WHAT YOU SHOULD DO:
Copy the data exactly from the line that contains "U1 pin GP4: N_6 -> none" through the line that contains "R1: 2.7k (N14, VA) -> 2.7k (GND, N14)", keeping both end lines and leaving out everything else.

DATA FOR PROCESSING:
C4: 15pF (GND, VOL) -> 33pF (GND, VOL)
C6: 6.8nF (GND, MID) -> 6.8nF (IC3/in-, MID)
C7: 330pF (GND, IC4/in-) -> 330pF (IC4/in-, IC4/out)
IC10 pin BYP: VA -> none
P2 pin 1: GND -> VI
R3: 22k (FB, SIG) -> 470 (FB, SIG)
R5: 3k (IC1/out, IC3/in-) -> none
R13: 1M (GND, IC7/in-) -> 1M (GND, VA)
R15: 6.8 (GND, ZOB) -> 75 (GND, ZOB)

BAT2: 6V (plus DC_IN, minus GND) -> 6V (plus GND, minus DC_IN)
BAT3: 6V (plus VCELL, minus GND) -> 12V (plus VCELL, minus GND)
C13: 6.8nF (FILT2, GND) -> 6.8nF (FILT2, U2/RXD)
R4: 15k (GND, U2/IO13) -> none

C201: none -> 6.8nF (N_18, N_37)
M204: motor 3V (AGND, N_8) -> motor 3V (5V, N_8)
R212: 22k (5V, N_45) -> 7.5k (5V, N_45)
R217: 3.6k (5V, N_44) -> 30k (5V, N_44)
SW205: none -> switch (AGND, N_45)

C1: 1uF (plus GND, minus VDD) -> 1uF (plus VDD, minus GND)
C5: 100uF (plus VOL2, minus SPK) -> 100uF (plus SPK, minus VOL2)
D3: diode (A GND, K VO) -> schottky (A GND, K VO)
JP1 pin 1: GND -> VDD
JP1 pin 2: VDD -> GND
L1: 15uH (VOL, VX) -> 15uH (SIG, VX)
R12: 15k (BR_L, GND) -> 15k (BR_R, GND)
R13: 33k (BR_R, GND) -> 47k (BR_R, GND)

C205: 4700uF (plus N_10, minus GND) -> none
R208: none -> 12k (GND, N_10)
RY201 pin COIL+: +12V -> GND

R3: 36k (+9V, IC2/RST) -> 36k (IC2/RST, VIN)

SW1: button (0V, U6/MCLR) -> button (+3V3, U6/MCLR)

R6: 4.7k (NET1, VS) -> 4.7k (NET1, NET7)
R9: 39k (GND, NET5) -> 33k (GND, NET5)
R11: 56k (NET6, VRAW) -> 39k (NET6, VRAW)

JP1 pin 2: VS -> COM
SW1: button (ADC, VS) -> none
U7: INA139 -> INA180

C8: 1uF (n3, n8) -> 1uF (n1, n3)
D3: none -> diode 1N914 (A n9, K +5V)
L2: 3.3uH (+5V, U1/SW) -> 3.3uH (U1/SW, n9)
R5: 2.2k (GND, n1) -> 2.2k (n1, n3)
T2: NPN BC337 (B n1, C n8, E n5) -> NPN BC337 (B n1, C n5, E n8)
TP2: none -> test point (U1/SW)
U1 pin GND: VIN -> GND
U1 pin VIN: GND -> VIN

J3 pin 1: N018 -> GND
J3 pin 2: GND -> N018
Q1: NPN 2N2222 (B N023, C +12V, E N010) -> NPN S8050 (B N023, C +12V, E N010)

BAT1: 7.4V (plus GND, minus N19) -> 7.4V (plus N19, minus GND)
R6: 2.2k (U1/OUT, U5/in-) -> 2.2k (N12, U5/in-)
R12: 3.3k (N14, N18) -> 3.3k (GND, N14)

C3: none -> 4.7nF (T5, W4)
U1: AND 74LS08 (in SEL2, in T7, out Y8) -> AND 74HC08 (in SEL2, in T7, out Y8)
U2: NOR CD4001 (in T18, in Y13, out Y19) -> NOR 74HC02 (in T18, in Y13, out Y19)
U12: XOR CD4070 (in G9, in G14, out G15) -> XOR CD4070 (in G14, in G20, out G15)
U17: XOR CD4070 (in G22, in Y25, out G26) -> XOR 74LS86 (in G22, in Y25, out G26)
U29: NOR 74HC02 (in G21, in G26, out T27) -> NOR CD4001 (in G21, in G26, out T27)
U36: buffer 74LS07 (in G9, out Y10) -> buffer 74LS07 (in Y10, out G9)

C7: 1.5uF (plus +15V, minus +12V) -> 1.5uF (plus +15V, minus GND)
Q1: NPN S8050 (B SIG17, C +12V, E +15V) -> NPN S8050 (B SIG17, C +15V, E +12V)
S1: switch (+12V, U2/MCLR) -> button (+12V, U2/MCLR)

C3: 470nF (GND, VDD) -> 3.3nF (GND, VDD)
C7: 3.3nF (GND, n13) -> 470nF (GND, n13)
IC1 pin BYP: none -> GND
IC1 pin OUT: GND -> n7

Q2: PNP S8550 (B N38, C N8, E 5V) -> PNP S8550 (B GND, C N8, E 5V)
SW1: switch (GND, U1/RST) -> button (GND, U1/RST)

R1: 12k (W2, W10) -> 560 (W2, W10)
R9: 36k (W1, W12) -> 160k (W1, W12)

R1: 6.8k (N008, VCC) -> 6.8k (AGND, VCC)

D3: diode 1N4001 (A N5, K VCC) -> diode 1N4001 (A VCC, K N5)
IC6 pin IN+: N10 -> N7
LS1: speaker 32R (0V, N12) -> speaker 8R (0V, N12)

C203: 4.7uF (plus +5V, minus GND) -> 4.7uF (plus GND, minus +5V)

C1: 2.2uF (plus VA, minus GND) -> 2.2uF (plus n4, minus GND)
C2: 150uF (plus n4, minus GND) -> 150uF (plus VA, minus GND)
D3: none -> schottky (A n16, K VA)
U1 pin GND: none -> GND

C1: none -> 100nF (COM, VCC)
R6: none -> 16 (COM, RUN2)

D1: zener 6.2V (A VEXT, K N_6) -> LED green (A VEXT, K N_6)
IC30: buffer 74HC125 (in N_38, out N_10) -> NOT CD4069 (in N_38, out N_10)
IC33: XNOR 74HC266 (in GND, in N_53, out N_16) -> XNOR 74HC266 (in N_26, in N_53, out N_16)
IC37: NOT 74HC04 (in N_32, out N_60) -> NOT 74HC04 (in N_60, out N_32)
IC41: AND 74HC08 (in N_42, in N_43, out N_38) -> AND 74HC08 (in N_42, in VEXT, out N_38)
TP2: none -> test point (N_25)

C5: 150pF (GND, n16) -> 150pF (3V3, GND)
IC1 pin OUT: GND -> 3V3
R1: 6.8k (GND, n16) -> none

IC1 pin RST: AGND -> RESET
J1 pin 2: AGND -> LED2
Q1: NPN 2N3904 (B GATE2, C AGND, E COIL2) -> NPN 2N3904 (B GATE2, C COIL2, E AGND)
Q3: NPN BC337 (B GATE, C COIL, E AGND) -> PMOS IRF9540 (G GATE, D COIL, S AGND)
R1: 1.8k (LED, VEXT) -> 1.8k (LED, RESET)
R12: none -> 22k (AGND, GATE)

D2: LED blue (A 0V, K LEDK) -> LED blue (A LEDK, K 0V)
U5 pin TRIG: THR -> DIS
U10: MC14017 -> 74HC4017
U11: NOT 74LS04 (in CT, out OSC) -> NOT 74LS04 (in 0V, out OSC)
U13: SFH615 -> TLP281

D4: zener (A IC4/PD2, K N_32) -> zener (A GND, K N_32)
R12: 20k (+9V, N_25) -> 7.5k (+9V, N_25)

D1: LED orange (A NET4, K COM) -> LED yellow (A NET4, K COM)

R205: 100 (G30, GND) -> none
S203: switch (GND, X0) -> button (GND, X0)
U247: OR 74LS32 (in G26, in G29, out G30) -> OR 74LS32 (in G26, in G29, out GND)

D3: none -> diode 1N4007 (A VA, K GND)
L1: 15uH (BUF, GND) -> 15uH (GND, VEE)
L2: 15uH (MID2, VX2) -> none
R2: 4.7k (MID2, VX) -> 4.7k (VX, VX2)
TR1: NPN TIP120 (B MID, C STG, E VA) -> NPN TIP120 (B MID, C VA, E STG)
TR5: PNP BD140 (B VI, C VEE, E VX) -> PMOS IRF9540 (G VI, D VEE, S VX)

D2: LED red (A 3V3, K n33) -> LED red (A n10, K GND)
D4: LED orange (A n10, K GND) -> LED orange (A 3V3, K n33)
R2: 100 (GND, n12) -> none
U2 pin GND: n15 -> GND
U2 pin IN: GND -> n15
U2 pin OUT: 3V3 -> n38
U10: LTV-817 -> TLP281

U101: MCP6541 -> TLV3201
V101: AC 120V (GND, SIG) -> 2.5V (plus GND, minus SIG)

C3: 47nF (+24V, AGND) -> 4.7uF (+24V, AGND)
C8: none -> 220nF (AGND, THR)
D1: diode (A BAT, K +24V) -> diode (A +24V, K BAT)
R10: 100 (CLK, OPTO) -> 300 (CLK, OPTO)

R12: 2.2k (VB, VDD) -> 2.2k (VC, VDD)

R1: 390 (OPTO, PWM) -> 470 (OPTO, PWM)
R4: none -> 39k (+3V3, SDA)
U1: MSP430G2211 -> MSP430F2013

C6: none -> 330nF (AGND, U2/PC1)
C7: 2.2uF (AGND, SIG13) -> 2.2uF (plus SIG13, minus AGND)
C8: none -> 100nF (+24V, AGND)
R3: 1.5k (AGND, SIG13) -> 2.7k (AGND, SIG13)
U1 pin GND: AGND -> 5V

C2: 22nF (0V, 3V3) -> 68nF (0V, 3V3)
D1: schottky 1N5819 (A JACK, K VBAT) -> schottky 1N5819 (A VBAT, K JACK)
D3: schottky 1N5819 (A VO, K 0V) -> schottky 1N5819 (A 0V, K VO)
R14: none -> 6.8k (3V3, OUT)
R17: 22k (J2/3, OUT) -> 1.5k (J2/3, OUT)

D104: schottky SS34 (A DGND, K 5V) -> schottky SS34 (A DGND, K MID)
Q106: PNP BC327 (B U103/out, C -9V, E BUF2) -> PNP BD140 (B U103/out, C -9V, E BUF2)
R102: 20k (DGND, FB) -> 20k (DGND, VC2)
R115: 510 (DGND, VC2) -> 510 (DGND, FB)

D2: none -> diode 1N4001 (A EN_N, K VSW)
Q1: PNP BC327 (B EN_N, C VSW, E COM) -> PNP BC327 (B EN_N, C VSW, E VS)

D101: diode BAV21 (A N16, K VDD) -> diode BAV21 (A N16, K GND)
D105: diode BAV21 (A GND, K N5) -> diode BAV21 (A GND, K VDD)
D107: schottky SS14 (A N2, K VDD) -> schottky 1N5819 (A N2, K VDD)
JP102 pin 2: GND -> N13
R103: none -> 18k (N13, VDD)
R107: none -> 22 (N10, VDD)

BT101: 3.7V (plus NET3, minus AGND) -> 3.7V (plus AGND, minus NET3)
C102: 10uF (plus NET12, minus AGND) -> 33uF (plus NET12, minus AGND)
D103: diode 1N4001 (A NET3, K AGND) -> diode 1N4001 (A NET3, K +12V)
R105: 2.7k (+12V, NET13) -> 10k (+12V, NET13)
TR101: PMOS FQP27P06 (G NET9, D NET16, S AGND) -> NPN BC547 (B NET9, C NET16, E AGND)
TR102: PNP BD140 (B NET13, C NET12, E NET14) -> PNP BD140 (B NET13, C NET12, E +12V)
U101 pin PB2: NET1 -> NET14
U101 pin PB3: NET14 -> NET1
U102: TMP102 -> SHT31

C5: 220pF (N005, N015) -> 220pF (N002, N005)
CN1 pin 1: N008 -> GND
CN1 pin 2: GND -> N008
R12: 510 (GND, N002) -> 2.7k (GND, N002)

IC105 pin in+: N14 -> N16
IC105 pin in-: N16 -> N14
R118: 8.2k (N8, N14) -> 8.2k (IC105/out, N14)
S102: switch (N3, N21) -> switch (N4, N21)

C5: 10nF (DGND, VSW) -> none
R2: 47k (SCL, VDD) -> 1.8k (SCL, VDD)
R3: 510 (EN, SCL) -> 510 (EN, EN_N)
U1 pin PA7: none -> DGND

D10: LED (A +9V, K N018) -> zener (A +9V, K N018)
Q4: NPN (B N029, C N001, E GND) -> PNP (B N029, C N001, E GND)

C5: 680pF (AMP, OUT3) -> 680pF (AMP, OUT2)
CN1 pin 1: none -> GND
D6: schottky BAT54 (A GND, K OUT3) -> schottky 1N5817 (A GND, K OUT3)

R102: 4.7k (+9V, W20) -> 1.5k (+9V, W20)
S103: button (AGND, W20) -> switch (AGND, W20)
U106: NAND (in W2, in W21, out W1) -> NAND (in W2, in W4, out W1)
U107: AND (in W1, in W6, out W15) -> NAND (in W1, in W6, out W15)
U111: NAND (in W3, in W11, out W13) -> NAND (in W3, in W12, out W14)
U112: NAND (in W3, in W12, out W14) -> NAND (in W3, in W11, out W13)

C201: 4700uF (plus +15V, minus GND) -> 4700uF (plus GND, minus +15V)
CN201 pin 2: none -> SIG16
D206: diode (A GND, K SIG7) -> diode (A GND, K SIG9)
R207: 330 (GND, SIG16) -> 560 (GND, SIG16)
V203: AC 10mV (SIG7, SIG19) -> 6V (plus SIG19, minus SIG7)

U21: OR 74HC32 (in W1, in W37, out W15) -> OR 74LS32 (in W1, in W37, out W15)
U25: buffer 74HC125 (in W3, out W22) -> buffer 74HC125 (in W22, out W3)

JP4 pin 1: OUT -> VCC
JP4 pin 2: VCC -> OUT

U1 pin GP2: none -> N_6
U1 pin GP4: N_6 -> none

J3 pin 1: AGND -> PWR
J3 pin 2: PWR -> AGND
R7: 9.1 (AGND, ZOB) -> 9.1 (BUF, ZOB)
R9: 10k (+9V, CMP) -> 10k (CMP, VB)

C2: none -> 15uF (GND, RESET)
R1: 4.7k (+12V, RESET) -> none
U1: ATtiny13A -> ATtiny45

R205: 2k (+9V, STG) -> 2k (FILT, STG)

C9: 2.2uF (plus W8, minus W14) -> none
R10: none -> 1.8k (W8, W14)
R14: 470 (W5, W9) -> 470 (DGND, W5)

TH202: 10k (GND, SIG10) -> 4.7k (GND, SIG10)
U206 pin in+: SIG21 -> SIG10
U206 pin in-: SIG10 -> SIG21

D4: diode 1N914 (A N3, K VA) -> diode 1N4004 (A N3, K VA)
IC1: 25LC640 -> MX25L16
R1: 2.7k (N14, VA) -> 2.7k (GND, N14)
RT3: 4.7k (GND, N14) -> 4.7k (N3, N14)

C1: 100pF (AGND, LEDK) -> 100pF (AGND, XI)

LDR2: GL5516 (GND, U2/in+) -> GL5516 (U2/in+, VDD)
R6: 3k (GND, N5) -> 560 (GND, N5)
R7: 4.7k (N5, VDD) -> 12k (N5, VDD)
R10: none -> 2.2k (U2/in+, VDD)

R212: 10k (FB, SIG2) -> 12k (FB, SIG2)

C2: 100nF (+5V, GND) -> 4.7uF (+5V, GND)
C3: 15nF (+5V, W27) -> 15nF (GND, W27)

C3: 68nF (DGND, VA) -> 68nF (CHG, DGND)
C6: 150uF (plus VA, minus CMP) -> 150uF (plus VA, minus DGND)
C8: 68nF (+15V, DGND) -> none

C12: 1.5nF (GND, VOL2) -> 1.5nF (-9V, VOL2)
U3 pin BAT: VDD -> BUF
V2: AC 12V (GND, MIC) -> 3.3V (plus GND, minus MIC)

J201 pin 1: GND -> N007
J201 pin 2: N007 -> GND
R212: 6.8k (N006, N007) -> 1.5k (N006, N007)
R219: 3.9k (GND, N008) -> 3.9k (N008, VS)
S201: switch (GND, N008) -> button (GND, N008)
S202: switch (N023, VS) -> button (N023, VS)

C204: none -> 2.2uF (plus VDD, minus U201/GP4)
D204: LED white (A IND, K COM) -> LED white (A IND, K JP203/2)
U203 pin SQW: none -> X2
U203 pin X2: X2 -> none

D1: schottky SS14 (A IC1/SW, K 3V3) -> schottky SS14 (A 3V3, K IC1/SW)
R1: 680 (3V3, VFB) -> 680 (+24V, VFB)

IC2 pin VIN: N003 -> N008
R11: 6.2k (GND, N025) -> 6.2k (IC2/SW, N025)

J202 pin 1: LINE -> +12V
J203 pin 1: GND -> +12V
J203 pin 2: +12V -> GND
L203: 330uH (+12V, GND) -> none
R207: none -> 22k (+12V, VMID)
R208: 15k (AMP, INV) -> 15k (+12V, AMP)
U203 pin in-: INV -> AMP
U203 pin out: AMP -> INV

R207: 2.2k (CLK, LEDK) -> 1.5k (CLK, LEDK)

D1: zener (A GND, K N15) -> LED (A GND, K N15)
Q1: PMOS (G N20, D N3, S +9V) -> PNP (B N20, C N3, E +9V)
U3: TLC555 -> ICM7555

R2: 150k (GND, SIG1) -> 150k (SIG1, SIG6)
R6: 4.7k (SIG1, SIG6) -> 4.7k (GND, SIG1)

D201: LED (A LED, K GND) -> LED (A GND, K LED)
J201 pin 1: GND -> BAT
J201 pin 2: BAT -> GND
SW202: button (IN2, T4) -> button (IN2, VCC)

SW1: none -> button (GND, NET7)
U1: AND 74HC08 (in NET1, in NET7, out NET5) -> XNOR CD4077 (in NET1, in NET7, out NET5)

EXERCISE RESPONSE:
U1 pin GP4: N_6 -> none

J3 pin 1: AGND -> PWR
J3 pin 2: PWR -> AGND
R7: 9.1 (AGND, ZOB) -> 9.1 (BUF, ZOB)
R9: 10k (+9V, CMP) -> 10k (CMP, VB)

C2: none -> 15uF (GND, RESET)
R1: 4.7k (+12V, RESET) -> none
U1: ATtiny13A -> ATtiny45

R205: 2k (+9V, STG) -> 2k (FILT, STG)

C9: 2.2uF (plus W8, minus W14) -> none
R10: none -> 1.8k (W8, W14)
R14: 470 (W5, W9) -> 470 (DGND, W5)

TH202: 10k (GND, SIG10) -> 4.7k (GND, SIG10)
U206 pin in+: SIG21 -> SIG10
U206 pin in-: SIG10 -> SIG21

D4: diode 1N914 (A N3, K VA) -> diode 1N4004 (A N3, K VA)
IC1: 25LC640 -> MX25L16
R1: 2.7k (N14, VA) -> 2.7k (GND, N14)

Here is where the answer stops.